THE PROBLEM: Print all entries below exactly, without images.

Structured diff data
━━━━━━━━━━
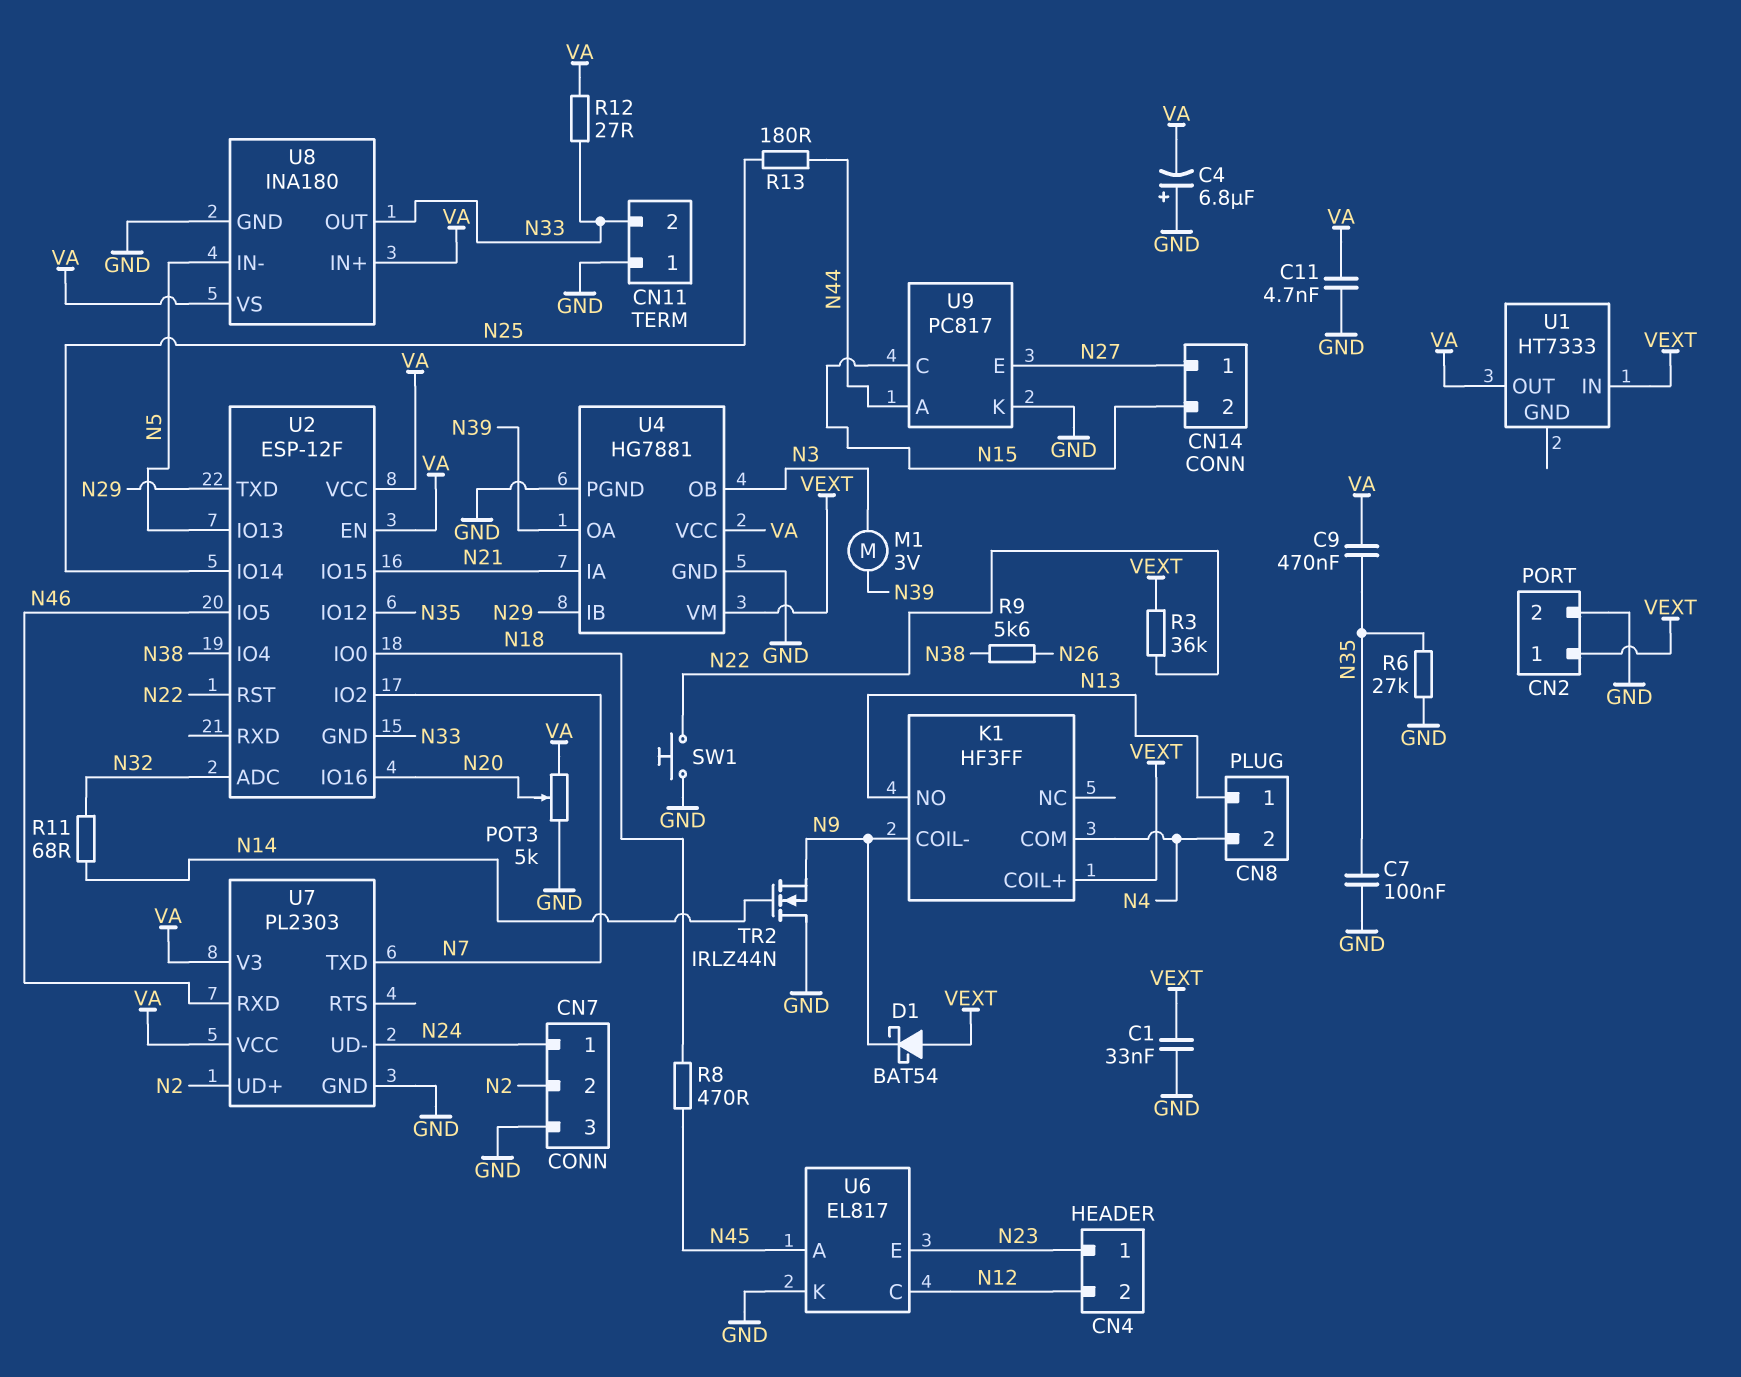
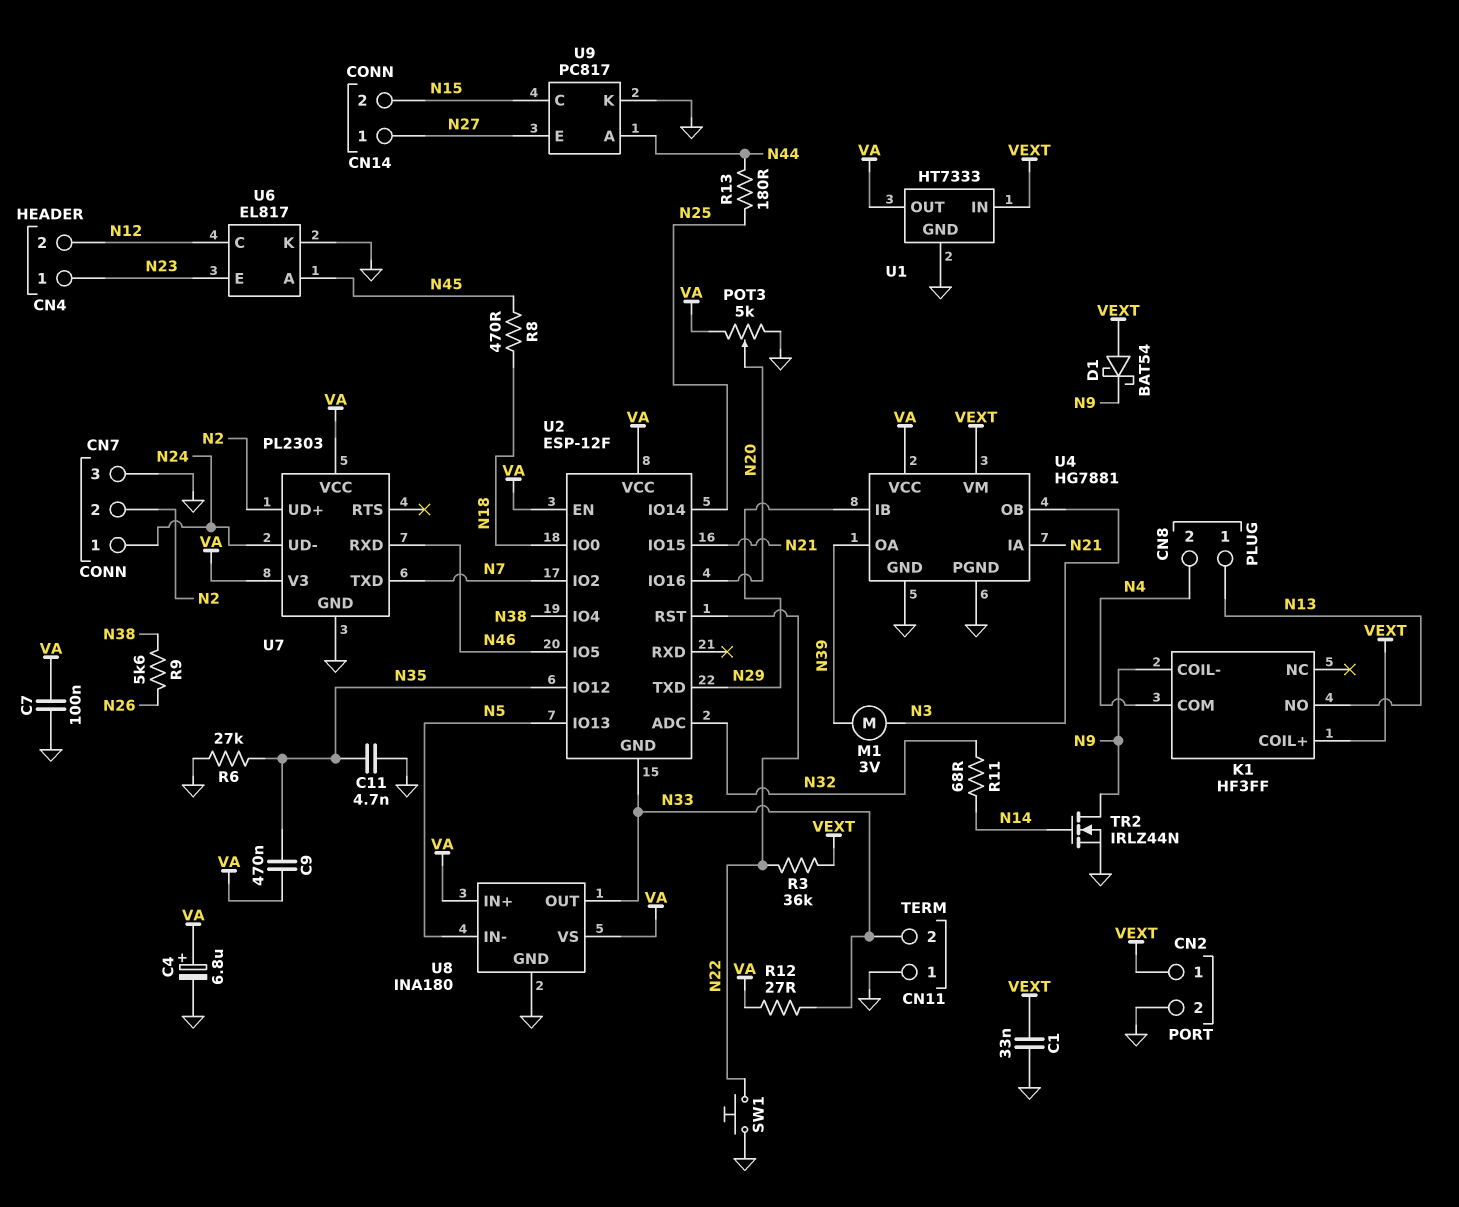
C4: 6.8uF (plus GND, minus VA) -> 6.8uF (plus VA, minus GND)
C7: 100nF (GND, N35) -> 100nF (GND, VA)
C11: 4.7nF (GND, VA) -> 4.7nF (GND, N35)
TR2: NMOS IRLZ44N (G N14, D GND, S N9) -> NMOS IRLZ44N (G N14, D N9, S GND)
U1 pin GND: none -> GND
━━━━━━━━━━
RESPONSE FOR THIS EXERCISE:
C4: 6.8uF (plus GND, minus VA) -> 6.8uF (plus VA, minus GND)
C7: 100nF (GND, N35) -> 100nF (GND, VA)
C11: 4.7nF (GND, VA) -> 4.7nF (GND, N35)
TR2: NMOS IRLZ44N (G N14, D GND, S N9) -> NMOS IRLZ44N (G N14, D N9, S GND)
U1 pin GND: none -> GND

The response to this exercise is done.